What you need to do: From the line that contains "R8: 15k (5V, NET17) -> 10k (5V, NET17)" to the end of the entries, copy each line exactly, though the pictures stay out.

Structured diff data:
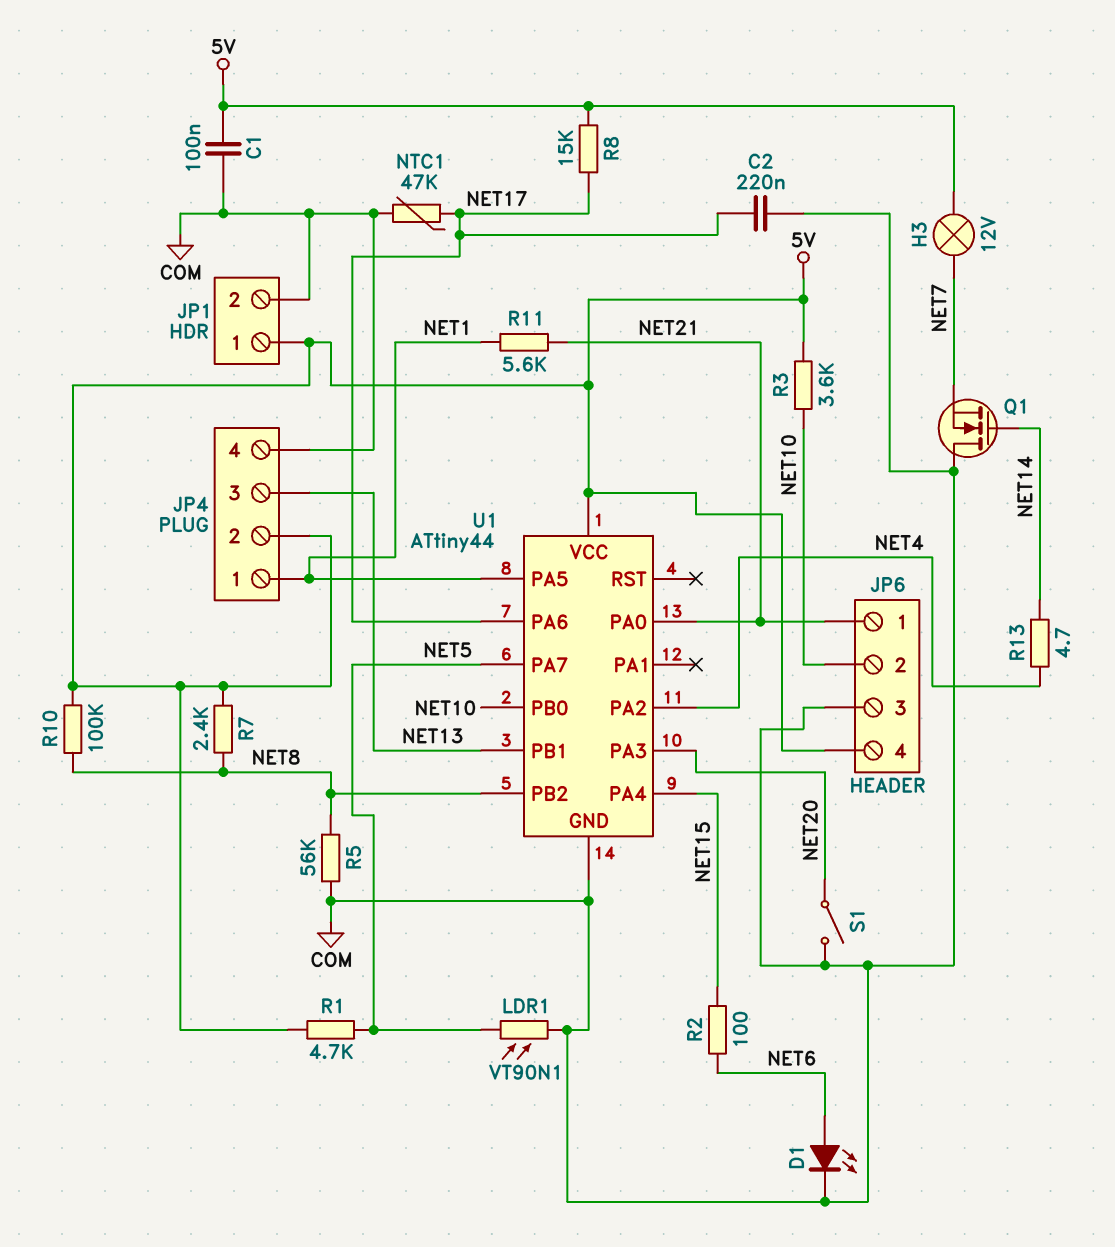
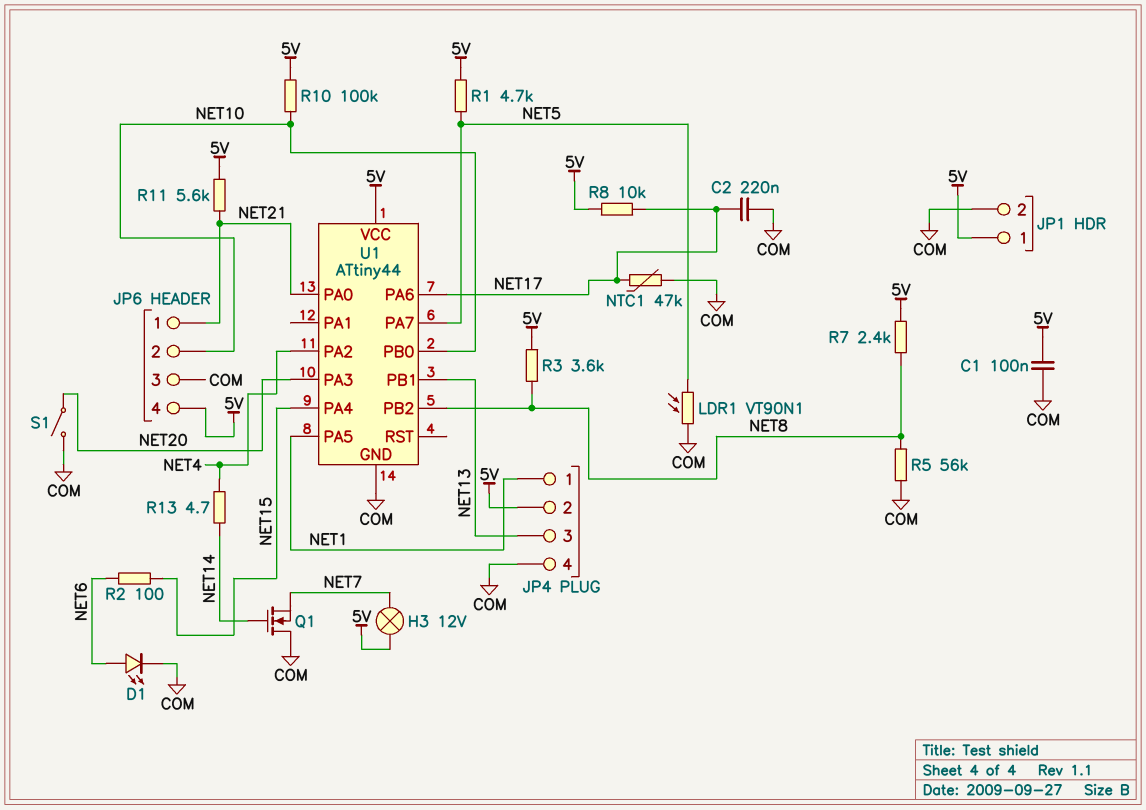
R3: 3.6k (5V, NET10) -> 3.6k (5V, NET8)
R8: 15k (5V, NET17) -> 10k (5V, NET17)
R10: 100k (5V, NET8) -> 100k (5V, NET10)
R11: 5.6k (NET1, NET21) -> 5.6k (5V, NET21)

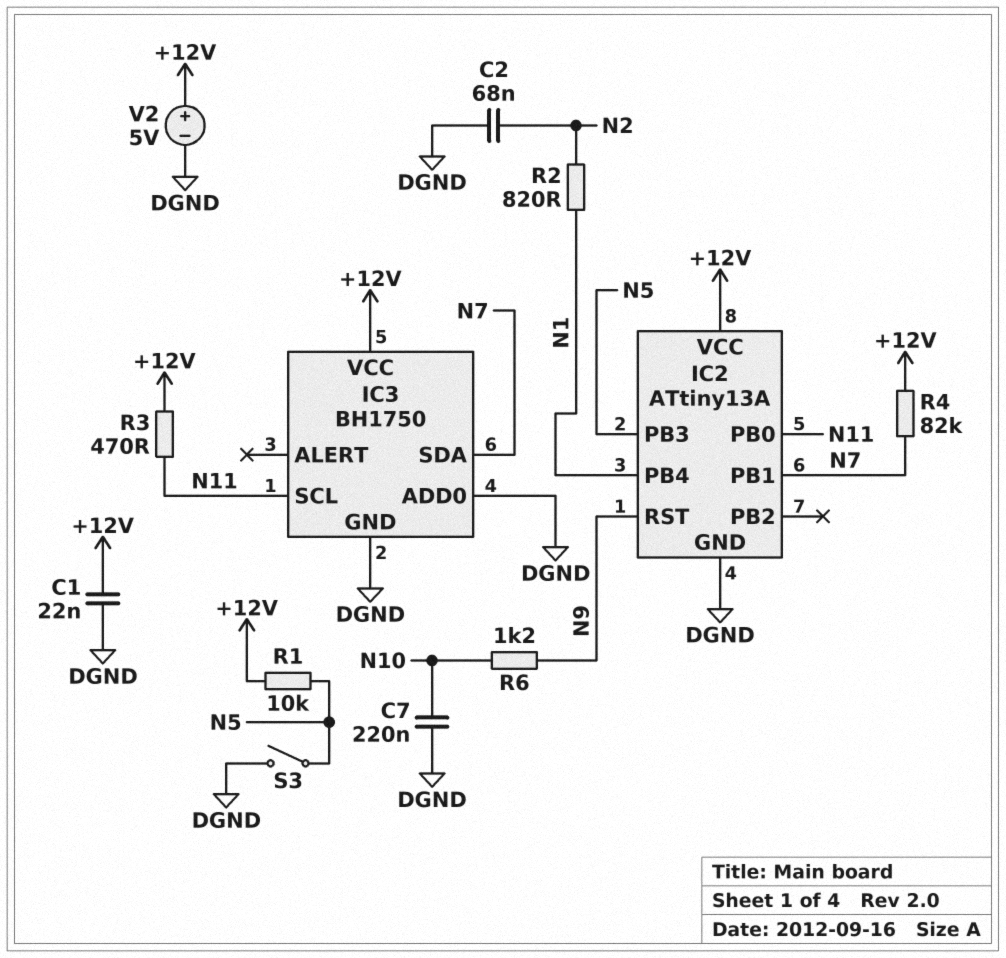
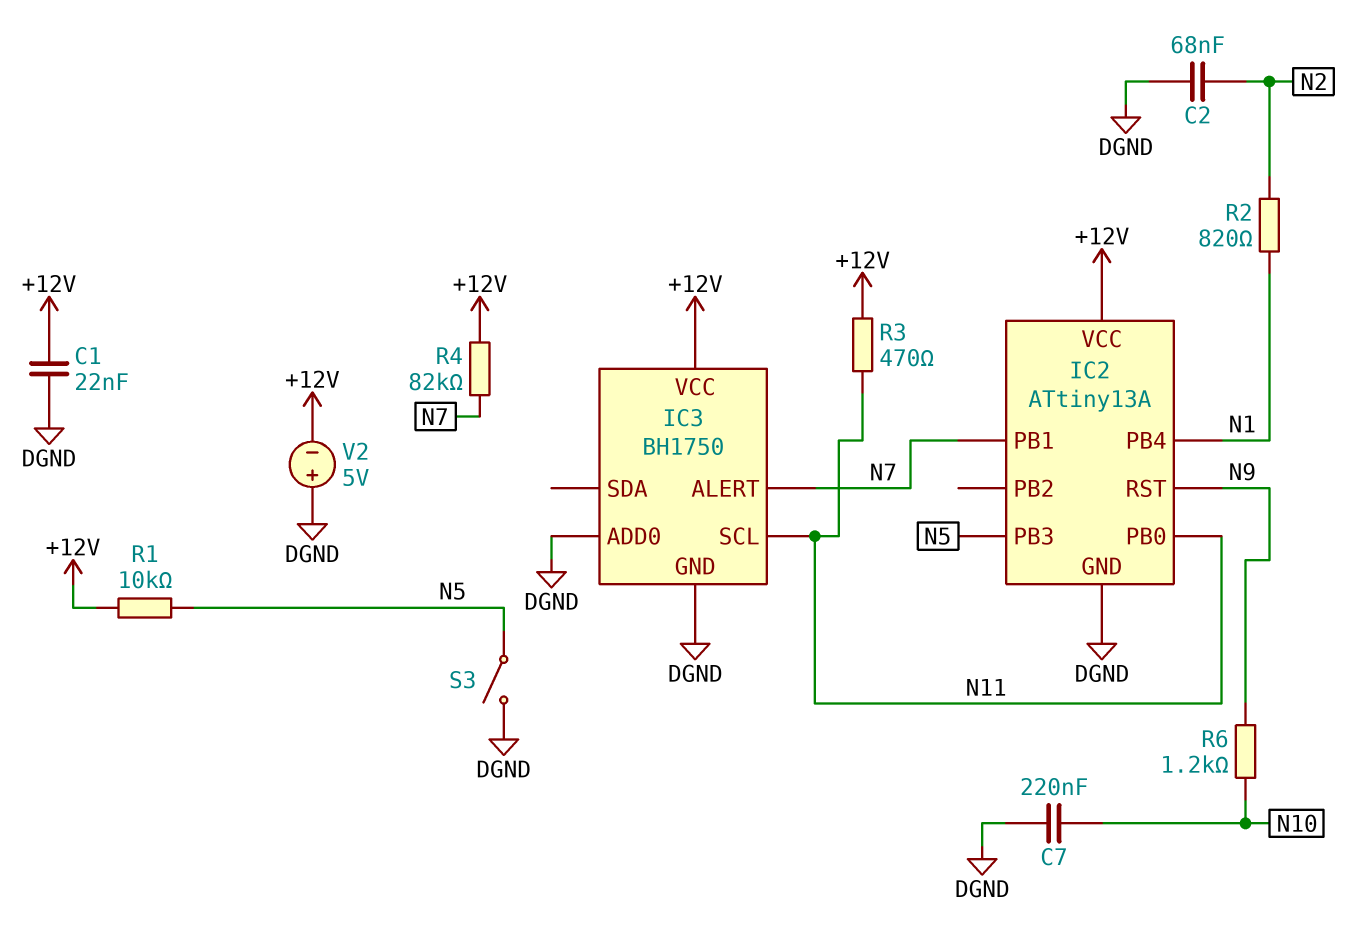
IC3 pin ALERT: none -> N7
IC3 pin SDA: N7 -> none
V2: 5V (plus +12V, minus DGND) -> 5V (plus DGND, minus +12V)

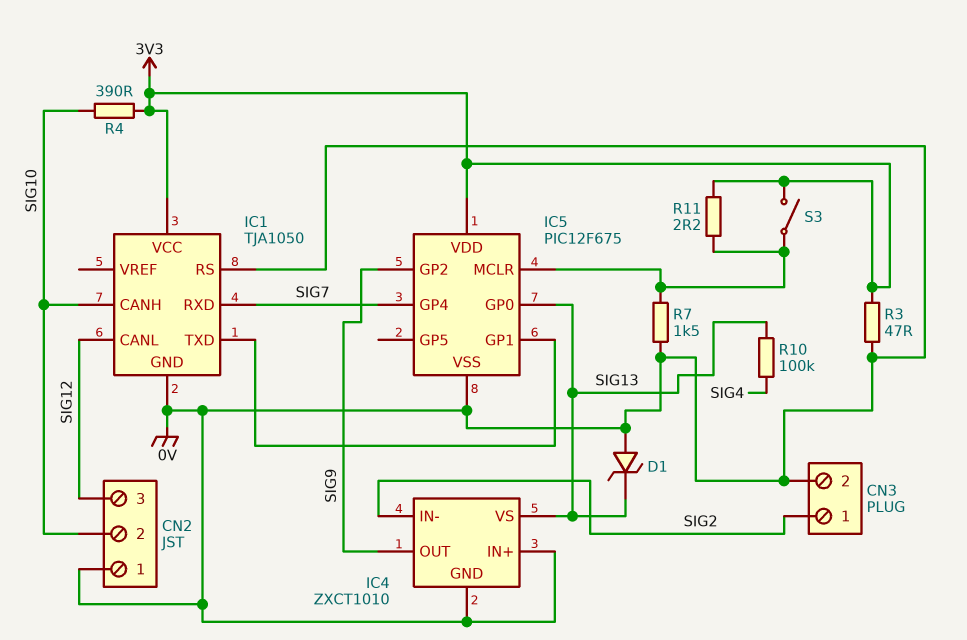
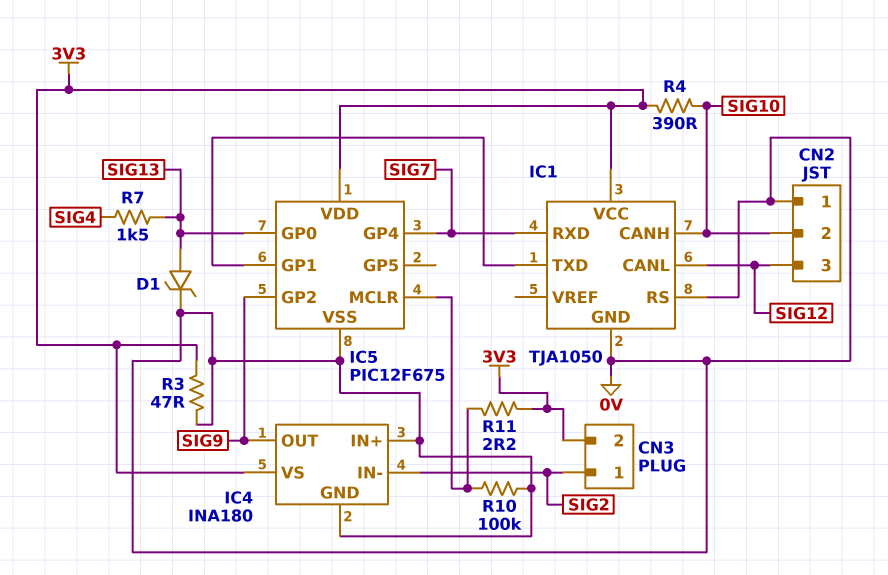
CN3 pin 2: 0V -> 3V3
D1: zener (A 0V, K SIG13) -> zener (A SIG13, K 0V)
IC4: ZXCT1010 -> INA180
IC4 pin VS: SIG13 -> 3V3
R7: 1.5k (0V, IC5/MCLR) -> 1.5k (SIG4, SIG13)
R10: 100k (SIG4, SIG13) -> 100k (0V, IC5/MCLR)
S3: switch (3V3, IC5/MCLR) -> none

Result for this exercise:
R8: 15k (5V, NET17) -> 10k (5V, NET17)
R10: 100k (5V, NET8) -> 100k (5V, NET10)
R11: 5.6k (NET1, NET21) -> 5.6k (5V, NET21)

IC3 pin ALERT: none -> N7
IC3 pin SDA: N7 -> none
V2: 5V (plus +12V, minus DGND) -> 5V (plus DGND, minus +12V)

CN3 pin 2: 0V -> 3V3
D1: zener (A 0V, K SIG13) -> zener (A SIG13, K 0V)
IC4: ZXCT1010 -> INA180
IC4 pin VS: SIG13 -> 3V3
R7: 1.5k (0V, IC5/MCLR) -> 1.5k (SIG4, SIG13)
R10: 100k (SIG4, SIG13) -> 100k (0V, IC5/MCLR)
S3: switch (3V3, IC5/MCLR) -> none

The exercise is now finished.